[HOW TO COMPLETE THIS TASK] From the line containing "[(0,335),(26,321),(12,294),(0,272),(0,335)]" to the last line of the data, both included, transcribe each line exactly, leaving out pictures and adding nothing.

[Segmentation polygon data]

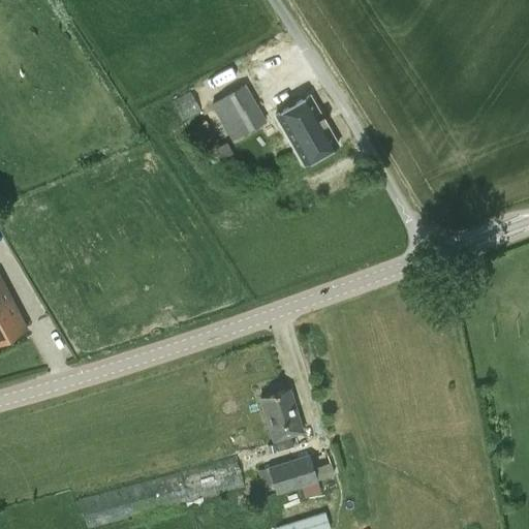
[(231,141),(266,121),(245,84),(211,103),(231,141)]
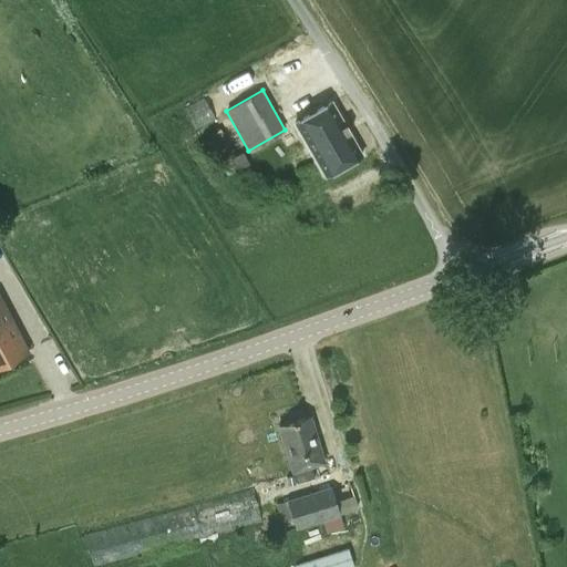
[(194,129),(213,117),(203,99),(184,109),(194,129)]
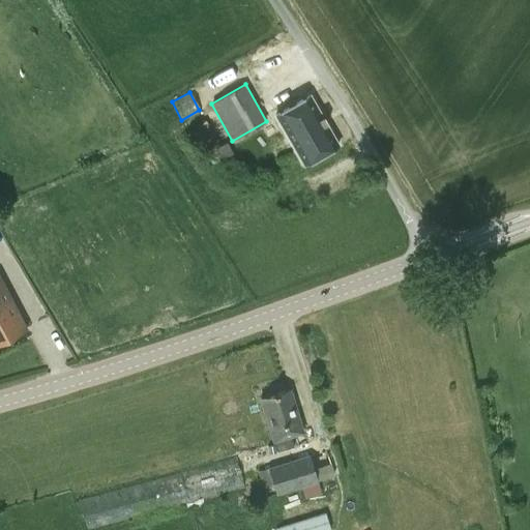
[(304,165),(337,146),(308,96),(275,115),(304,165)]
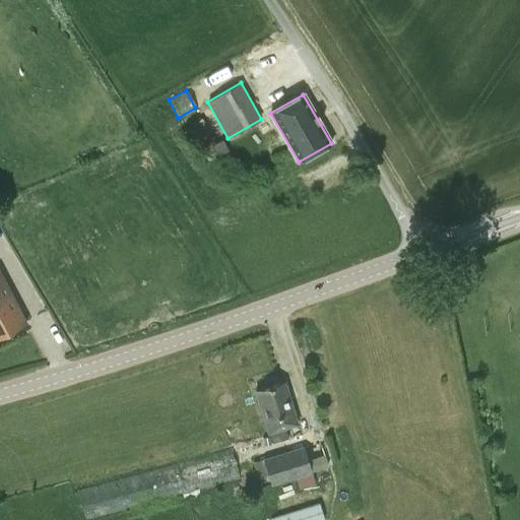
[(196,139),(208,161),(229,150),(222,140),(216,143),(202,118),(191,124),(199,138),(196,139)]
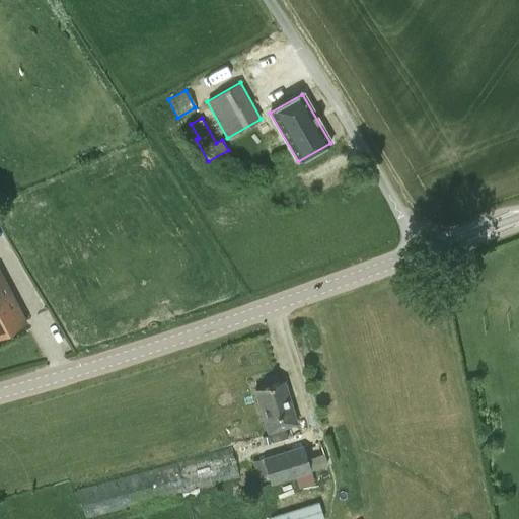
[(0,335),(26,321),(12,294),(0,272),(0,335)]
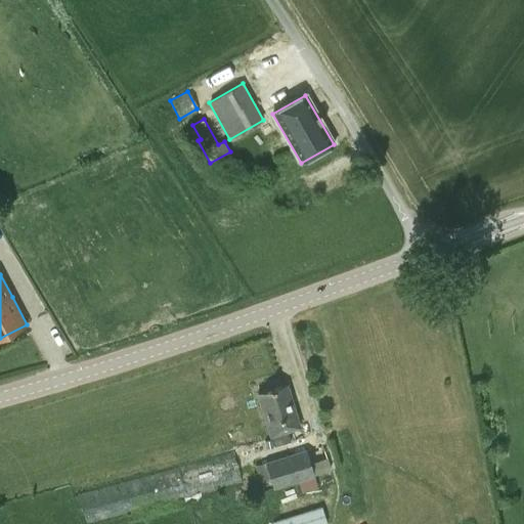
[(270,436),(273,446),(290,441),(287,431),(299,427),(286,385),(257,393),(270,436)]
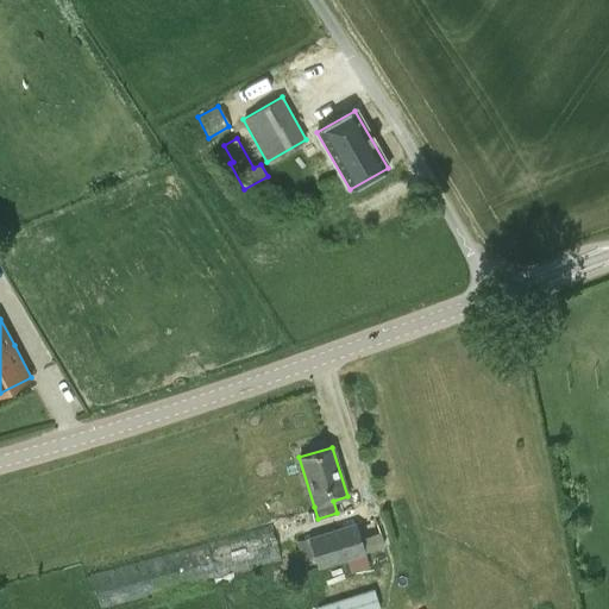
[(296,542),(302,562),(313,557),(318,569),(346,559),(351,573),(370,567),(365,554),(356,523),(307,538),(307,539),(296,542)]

[SOLUTION TO THIS PROBLEM]
[(0,335),(26,321),(12,294),(0,272),(0,335)]
[(270,436),(273,446),(290,441),(287,431),(299,427),(286,385),(257,393),(270,436)]
[(296,542),(302,562),(313,557),(318,569),(346,559),(351,573),(370,567),(365,554),(356,523),(307,538),(307,539),(296,542)]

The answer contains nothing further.